Find how many lines in the material below contain the word "brown" and give only that number.

___ MATERIALS PROVIDED ___

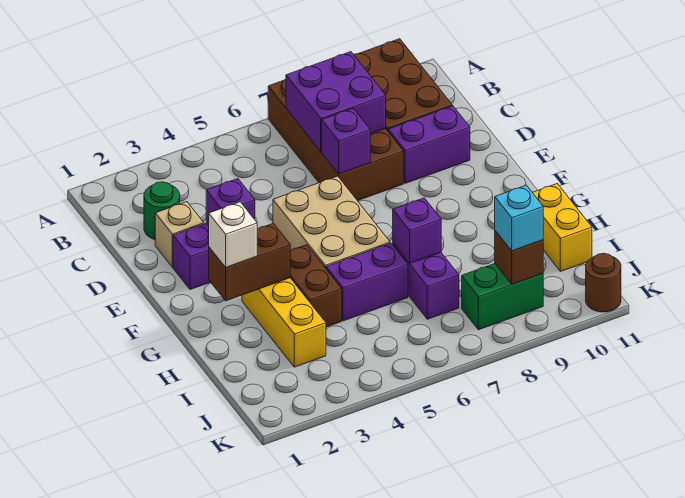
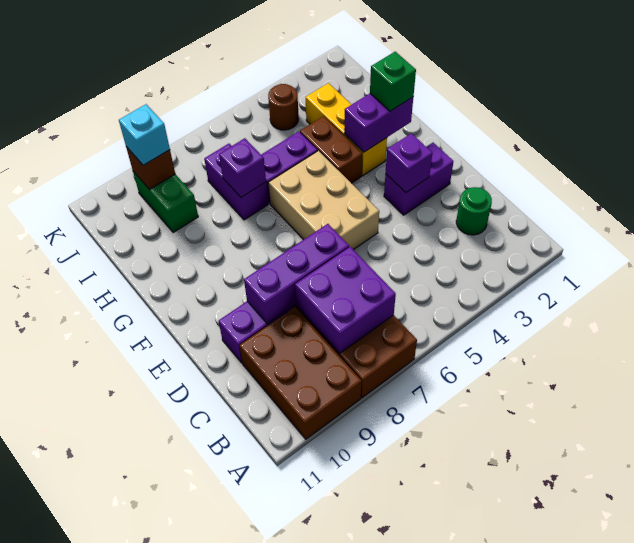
tan brick D2 level 1 -> none
purple brick D7 level 2 -> purple brick D7:D9 level 2
brown brick G2:G3 level 2 -> purple brick G2:G3 level 2
white brick G2 level 3 -> green brick G2 level 3
yellow brick H11:I11 level 1 -> none
green brick J8:J9 level 1 -> green brick I9:J9 level 1
brown round brick K11 level 1 -> brown round brick J4 level 1

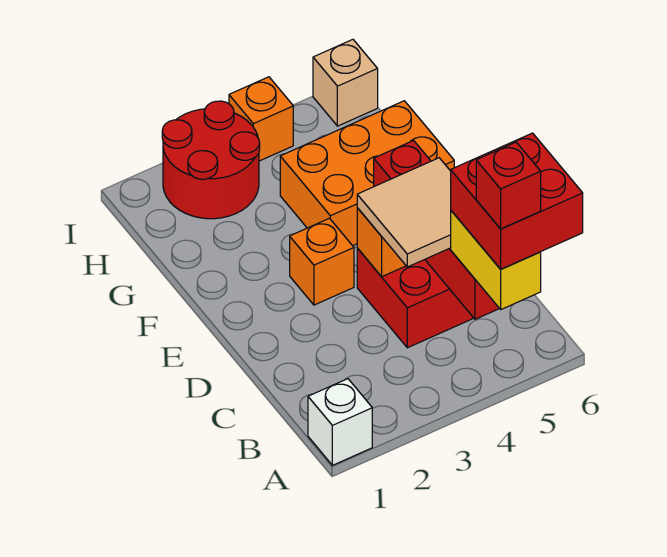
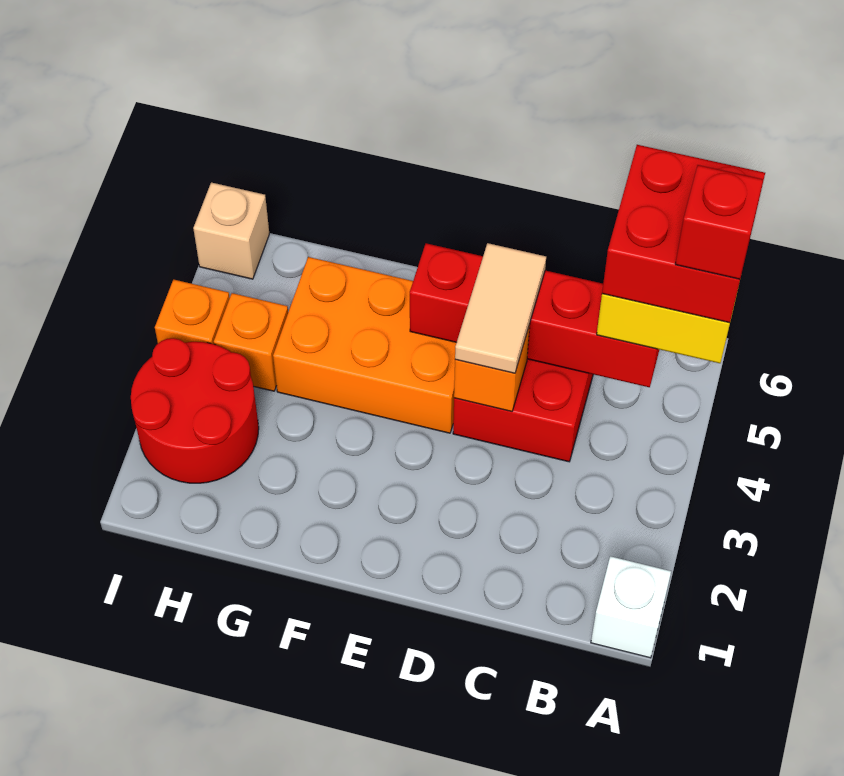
tan tile C4:D5 level 3 -> tan tile D4:D5 level 3
orange brick E3 level 1 -> orange brick H4 level 1
orange brick F4:G6 level 1 -> orange brick E4:G5 level 1

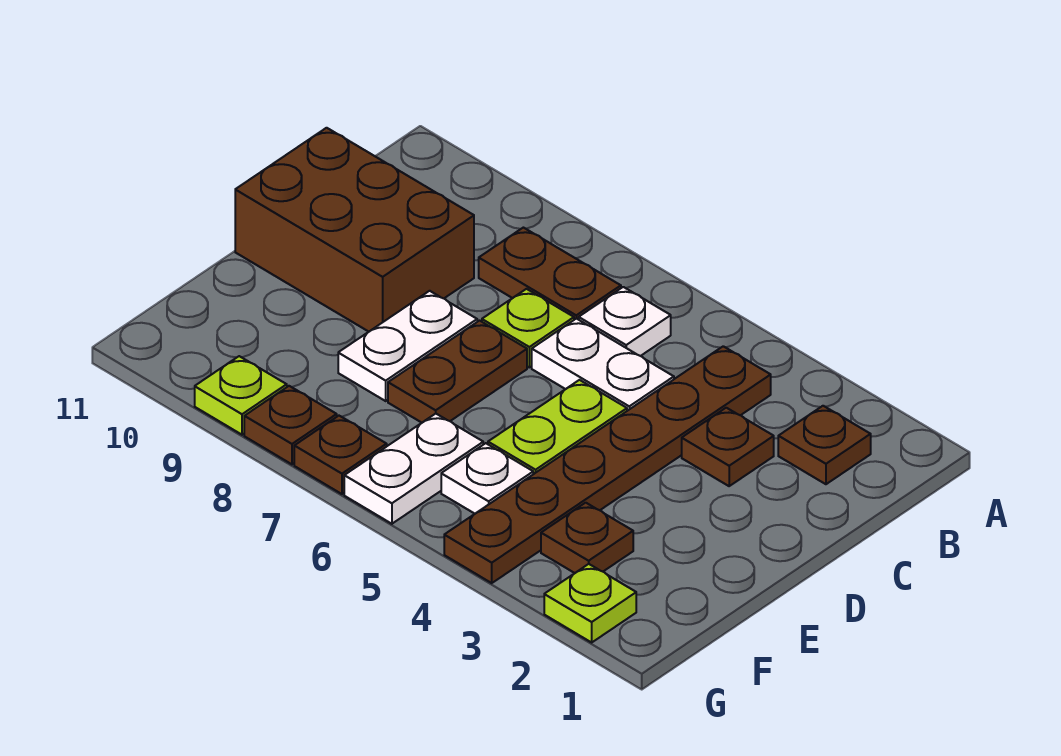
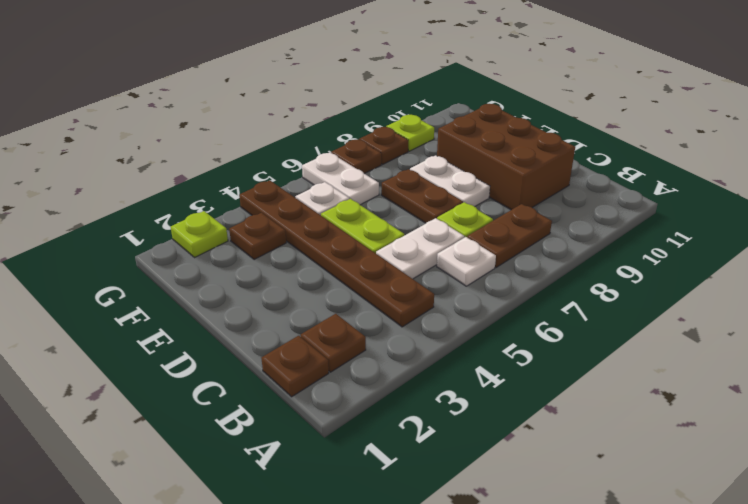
brown plate C3 level 1 -> brown plate B1 level 1
brown brick C9:D11 level 1 -> brown brick C9:E10 level 1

___

**COMPLETED TASK:**
4